Leaving out the pictures, print exactly the lines from the one holding "KEYS1 pin K2: TX -> D4" to the last line of the entries below, both included, and nothing more.

BEGIN Given information

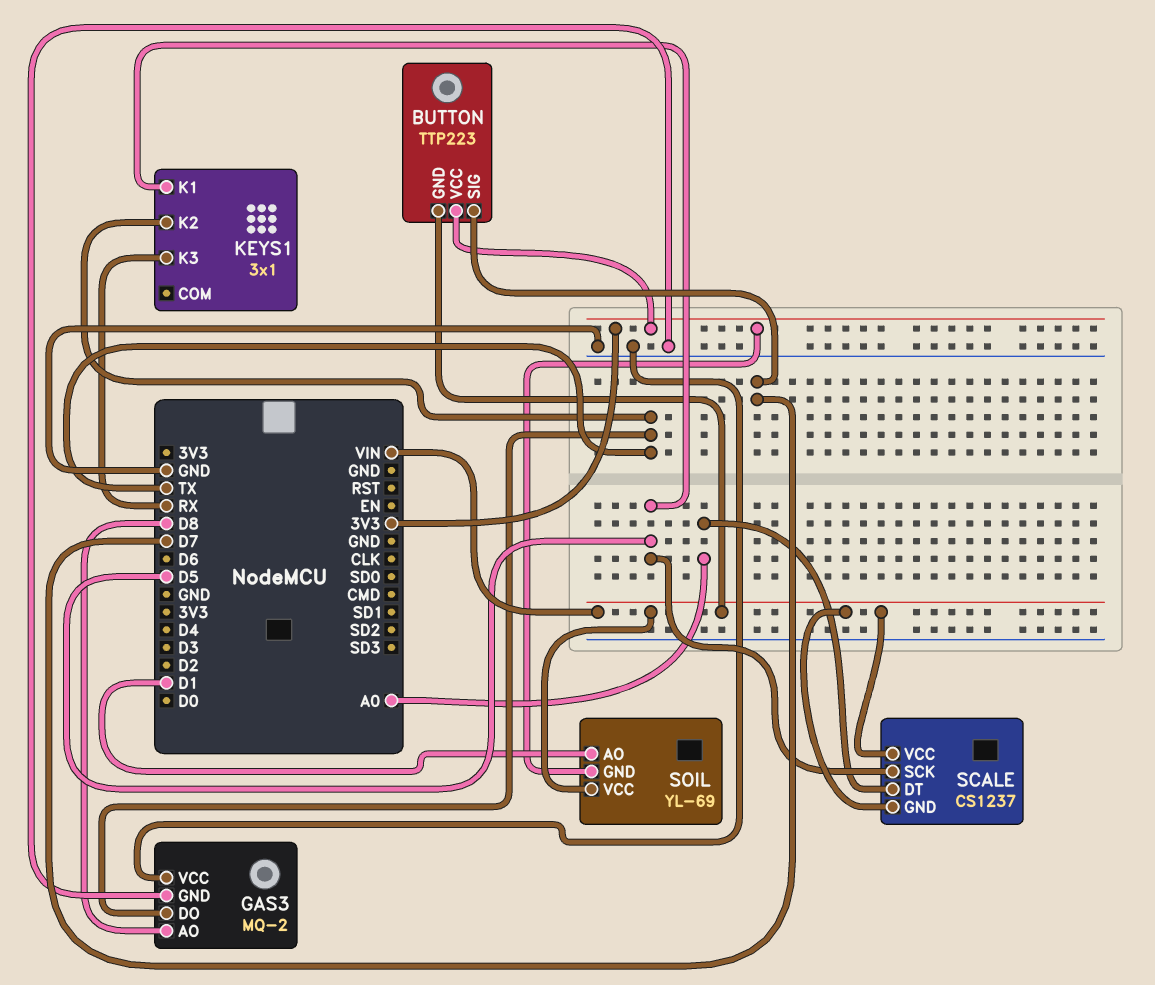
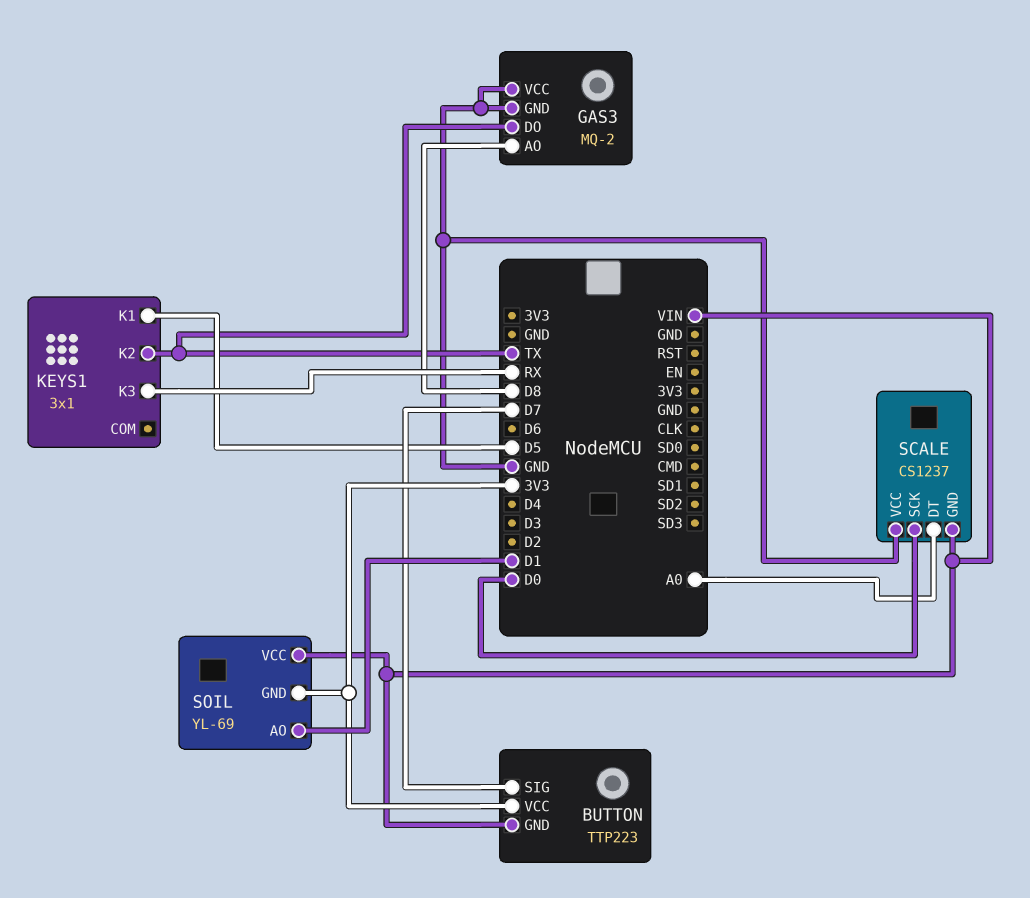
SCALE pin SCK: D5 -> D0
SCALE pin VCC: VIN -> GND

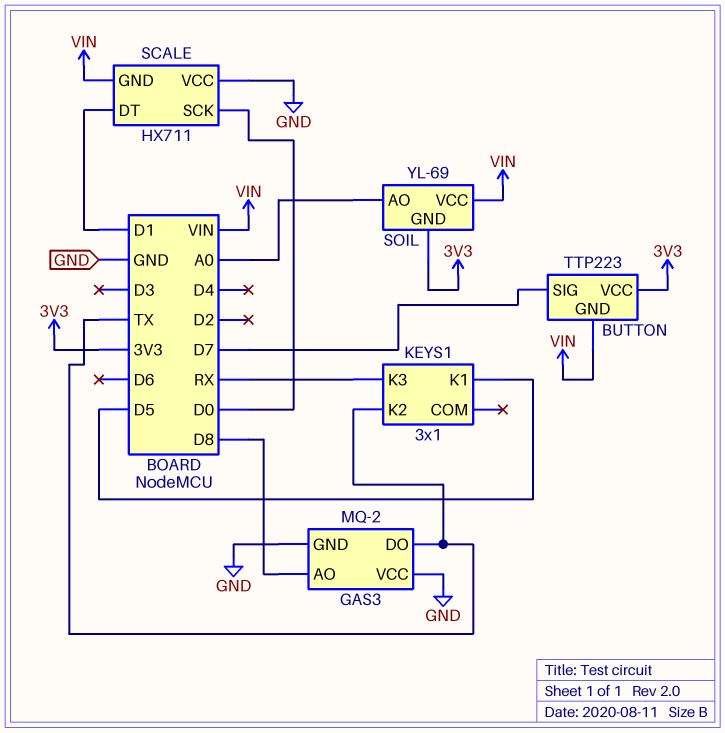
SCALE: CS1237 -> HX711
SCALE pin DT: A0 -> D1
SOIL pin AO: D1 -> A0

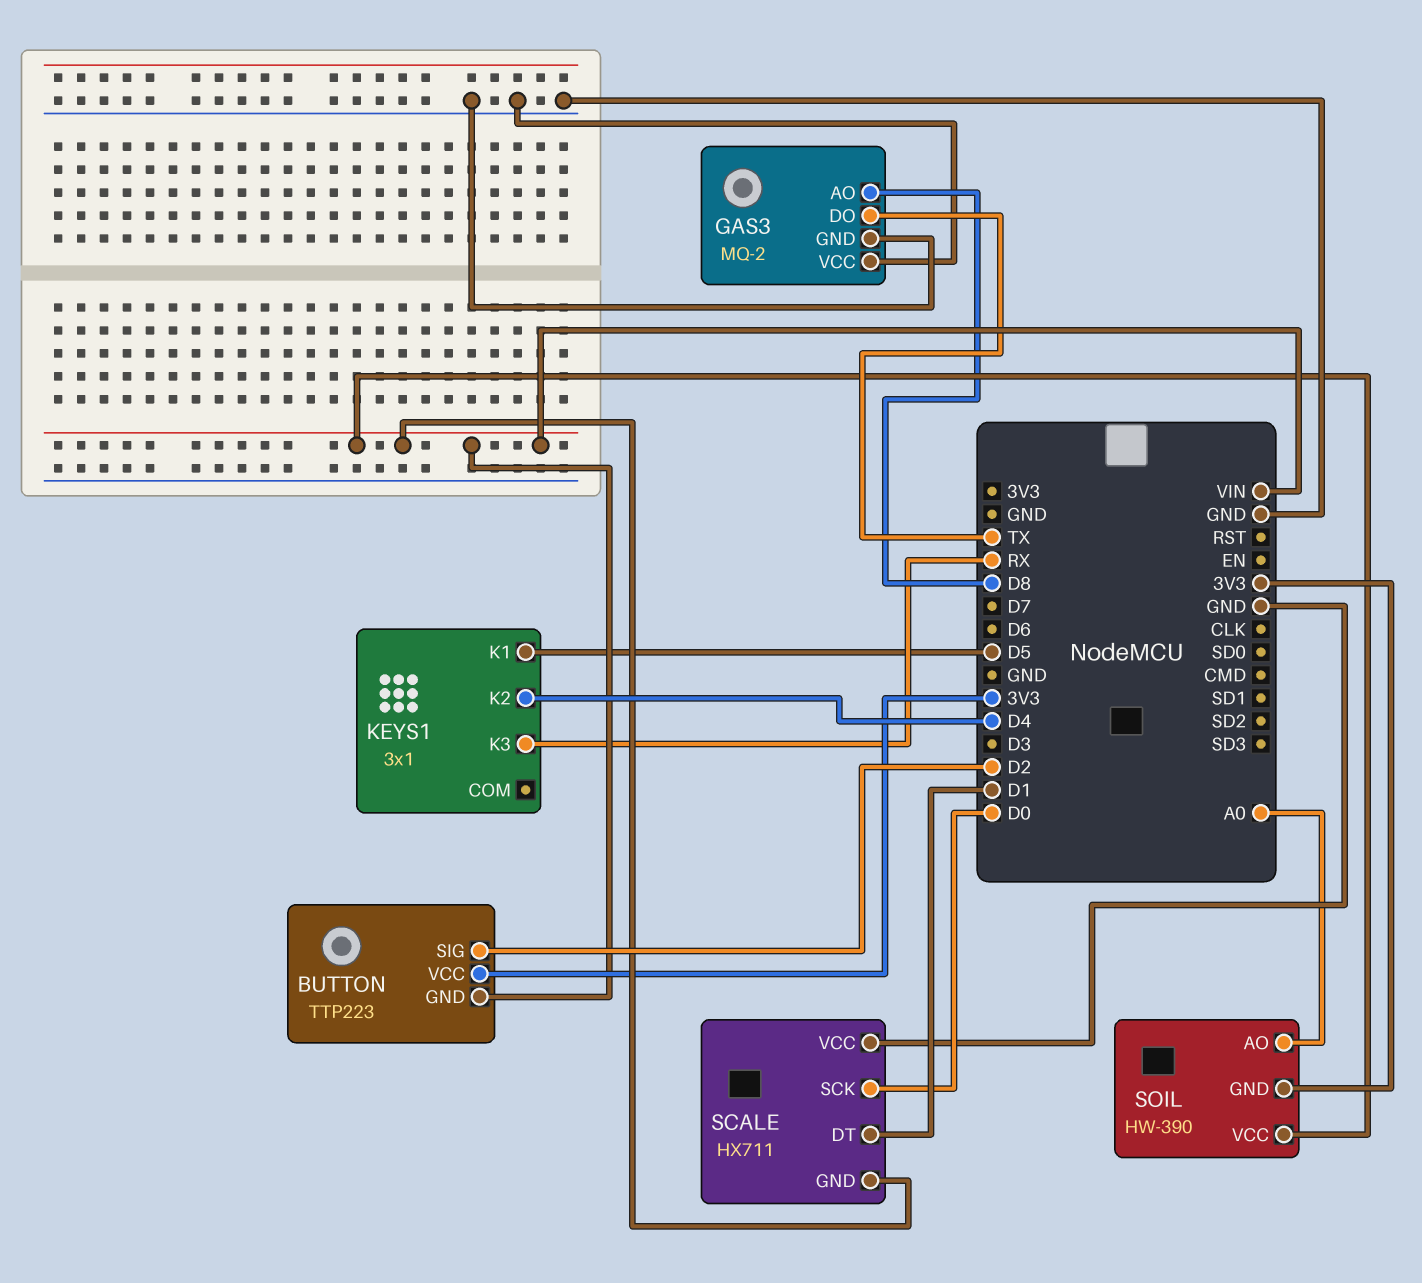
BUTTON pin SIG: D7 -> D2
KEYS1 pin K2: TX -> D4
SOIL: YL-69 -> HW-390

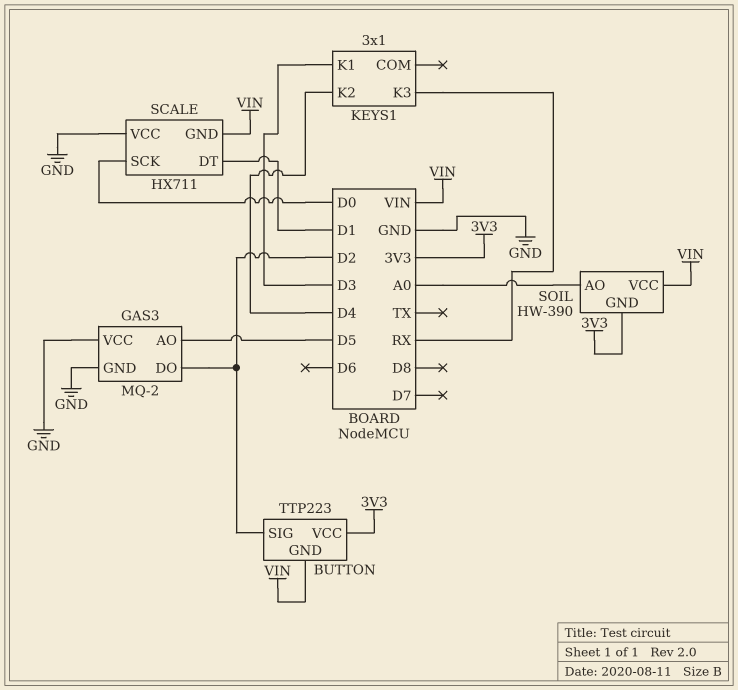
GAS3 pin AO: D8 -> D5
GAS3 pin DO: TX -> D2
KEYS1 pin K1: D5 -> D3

END Given information

Answer below:
KEYS1 pin K2: TX -> D4
SOIL: YL-69 -> HW-390

GAS3 pin AO: D8 -> D5
GAS3 pin DO: TX -> D2
KEYS1 pin K1: D5 -> D3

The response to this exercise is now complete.